• **WORK TASK**: Review the material line by line. Identify and copy every line that contains the string "brown".

• **SUPPLIED RECORDS**:
_ _ _ _

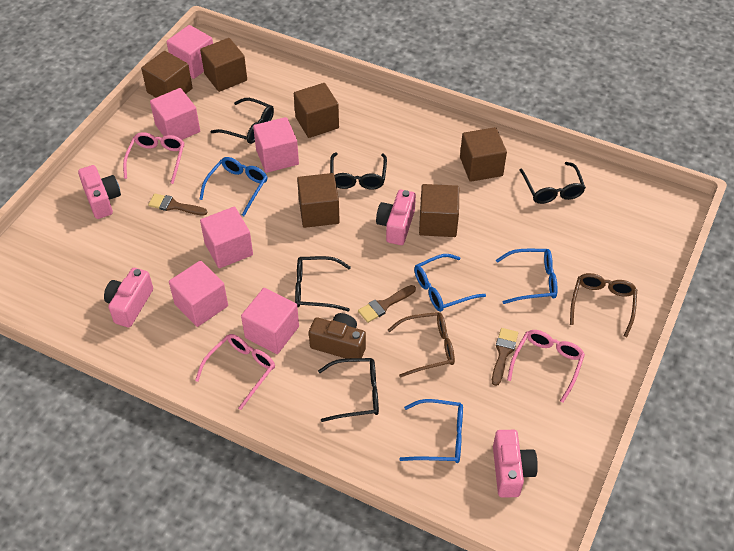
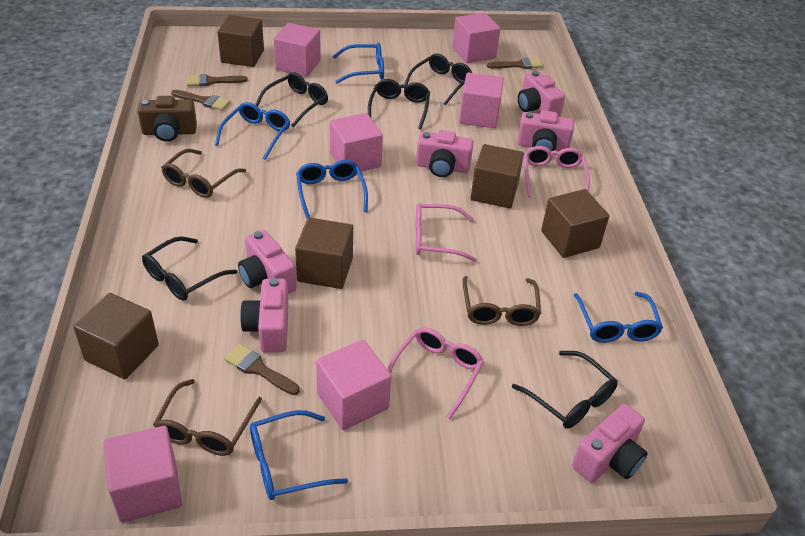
blue glasses: 4 -> 5
brown brush: 3 -> 4
brown cube: 6 -> 5
brown glasses: 2 -> 3
pink camera: 4 -> 6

_ _ _ _

• **TASK RESPONSE**:
brown brush: 3 -> 4
brown cube: 6 -> 5
brown glasses: 2 -> 3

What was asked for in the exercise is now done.